**What is being asked:**
Repeat the records below line by line, exactly, finishing on the line that contains "shifted,pink zoduvadek (no.".

**Listed entries:**
□ □ □ □

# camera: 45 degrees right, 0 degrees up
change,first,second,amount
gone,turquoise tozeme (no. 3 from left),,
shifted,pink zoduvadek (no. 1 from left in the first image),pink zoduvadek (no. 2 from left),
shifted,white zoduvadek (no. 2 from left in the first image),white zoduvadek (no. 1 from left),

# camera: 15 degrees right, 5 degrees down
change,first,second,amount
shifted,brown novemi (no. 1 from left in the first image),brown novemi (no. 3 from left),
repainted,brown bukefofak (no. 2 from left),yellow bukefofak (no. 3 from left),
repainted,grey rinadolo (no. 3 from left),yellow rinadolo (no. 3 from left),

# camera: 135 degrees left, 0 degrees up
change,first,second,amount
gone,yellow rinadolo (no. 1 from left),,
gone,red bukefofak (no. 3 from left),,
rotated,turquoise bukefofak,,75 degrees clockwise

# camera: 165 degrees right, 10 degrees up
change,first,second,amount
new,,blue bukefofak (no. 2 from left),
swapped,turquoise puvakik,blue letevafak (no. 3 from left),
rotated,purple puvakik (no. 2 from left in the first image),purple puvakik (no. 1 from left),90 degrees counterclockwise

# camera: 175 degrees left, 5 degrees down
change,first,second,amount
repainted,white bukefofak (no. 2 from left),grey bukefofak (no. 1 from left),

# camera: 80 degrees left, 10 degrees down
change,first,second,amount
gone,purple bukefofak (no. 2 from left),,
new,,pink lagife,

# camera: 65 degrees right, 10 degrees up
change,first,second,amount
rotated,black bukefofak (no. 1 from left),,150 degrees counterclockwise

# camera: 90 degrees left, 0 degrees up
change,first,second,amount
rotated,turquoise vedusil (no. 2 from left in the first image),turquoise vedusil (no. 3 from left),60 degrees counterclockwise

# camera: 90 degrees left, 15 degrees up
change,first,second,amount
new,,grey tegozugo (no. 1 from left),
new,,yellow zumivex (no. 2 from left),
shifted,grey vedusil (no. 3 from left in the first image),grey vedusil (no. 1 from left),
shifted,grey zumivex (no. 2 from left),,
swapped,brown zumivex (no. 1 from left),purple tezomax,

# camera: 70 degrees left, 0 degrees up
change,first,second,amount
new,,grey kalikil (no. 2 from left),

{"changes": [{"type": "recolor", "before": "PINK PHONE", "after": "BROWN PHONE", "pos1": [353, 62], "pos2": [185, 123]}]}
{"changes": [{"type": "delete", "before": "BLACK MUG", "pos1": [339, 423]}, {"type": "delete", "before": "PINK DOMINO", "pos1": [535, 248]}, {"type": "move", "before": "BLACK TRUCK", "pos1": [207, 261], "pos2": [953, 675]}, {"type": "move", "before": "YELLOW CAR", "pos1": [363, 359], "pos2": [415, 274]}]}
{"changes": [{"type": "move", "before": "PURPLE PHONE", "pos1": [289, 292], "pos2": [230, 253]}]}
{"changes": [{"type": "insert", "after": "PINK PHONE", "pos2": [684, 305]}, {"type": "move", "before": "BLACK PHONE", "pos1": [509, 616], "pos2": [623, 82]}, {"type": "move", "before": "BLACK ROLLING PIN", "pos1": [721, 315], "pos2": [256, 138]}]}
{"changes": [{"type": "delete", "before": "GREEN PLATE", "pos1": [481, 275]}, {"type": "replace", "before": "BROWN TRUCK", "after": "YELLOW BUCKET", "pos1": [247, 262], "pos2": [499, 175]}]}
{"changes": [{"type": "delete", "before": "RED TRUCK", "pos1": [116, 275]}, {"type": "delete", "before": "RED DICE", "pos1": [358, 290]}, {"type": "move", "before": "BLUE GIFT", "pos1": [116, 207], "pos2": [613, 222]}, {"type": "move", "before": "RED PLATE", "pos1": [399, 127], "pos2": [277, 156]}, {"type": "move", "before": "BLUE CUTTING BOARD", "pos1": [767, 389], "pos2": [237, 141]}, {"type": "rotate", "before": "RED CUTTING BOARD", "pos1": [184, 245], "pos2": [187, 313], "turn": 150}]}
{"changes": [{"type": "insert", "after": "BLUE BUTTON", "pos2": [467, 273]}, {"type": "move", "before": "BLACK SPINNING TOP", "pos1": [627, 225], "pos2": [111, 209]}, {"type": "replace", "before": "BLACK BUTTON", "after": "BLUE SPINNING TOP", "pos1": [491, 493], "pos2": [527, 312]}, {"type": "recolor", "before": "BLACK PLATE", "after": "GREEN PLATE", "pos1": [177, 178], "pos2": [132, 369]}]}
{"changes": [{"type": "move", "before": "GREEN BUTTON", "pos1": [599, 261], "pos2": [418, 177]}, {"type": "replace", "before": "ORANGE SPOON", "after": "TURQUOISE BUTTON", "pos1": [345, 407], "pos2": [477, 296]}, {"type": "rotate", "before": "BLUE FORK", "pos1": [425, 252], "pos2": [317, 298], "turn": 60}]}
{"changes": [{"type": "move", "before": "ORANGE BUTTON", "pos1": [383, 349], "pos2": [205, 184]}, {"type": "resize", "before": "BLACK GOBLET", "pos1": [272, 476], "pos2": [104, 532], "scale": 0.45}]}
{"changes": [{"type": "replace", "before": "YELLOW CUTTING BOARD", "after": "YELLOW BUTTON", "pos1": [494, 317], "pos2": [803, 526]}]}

□ □ □ □

**Answer:**
# camera: 45 degrees right, 0 degrees up
change,first,second,amount
gone,turquoise tozeme (no. 3 from left),,
shifted,pink zoduvadek (no. 1 from left in the first image),pink zoduvadek (no. 2 from left),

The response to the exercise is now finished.